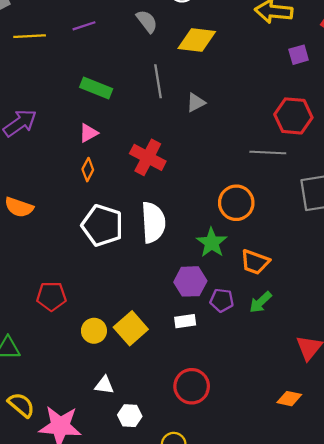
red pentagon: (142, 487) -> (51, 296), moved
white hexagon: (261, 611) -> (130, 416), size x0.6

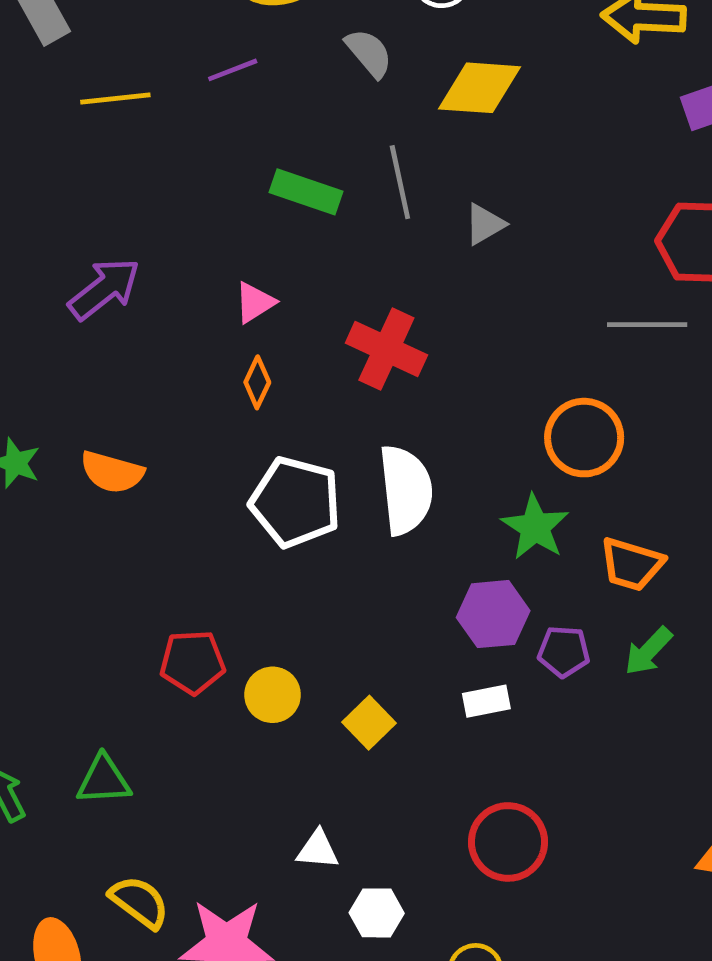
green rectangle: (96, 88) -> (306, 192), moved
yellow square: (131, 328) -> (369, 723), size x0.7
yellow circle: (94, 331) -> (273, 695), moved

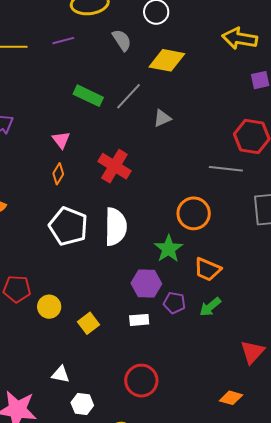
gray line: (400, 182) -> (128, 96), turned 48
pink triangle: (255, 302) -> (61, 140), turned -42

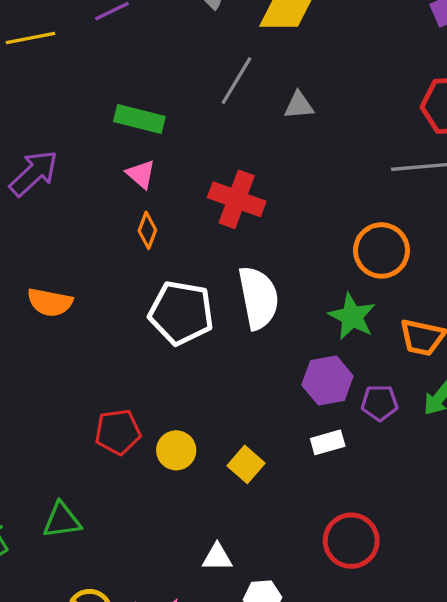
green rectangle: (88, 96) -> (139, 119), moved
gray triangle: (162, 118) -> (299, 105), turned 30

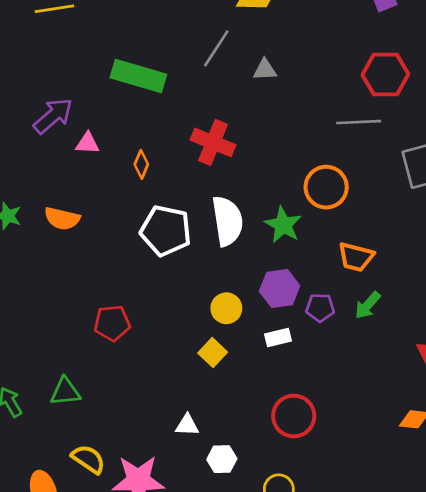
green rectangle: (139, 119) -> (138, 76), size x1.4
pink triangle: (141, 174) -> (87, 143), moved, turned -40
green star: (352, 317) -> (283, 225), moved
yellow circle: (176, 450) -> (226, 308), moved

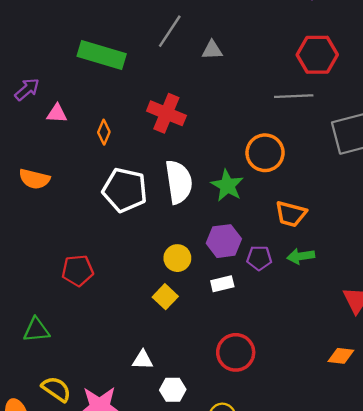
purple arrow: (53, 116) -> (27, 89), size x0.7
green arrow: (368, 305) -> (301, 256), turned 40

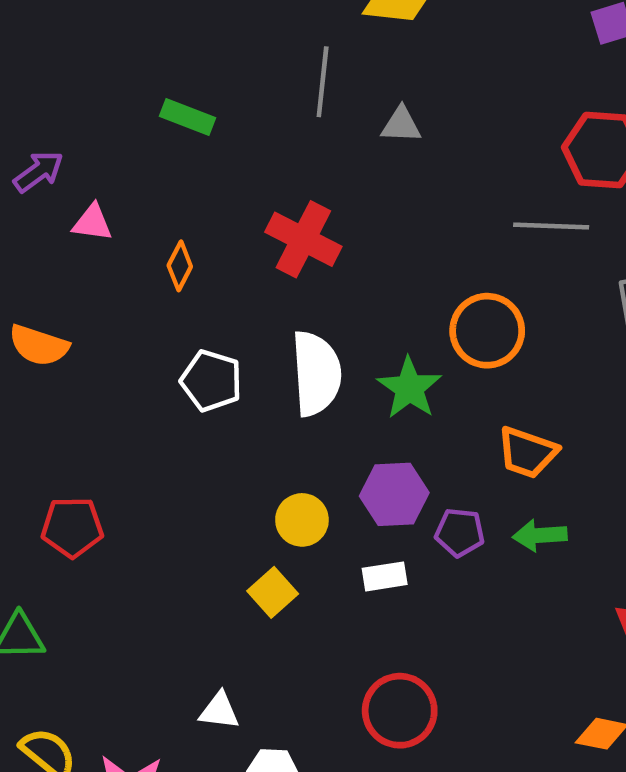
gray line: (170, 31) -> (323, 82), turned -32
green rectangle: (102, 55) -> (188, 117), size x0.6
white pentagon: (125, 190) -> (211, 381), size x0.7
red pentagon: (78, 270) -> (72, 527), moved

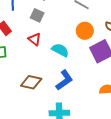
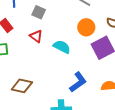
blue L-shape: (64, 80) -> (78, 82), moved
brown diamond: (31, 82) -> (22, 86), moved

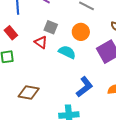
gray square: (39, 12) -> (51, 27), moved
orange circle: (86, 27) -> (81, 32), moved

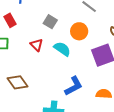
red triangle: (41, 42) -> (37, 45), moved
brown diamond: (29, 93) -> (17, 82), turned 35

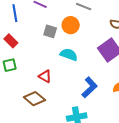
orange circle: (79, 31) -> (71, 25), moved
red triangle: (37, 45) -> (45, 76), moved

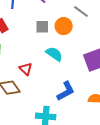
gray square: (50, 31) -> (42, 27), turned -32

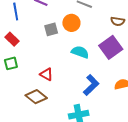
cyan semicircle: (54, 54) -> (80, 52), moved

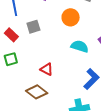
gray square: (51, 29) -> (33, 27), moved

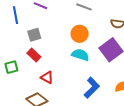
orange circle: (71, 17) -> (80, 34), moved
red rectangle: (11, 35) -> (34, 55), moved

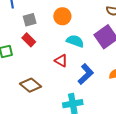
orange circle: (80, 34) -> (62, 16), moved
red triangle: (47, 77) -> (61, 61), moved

──────────

• _Assigned task_
Go through the entries and return each line where the word "diamond" appears.

• _Task response_
brown diamond: (31, 82) -> (22, 86), moved
brown diamond: (29, 93) -> (17, 82), turned 35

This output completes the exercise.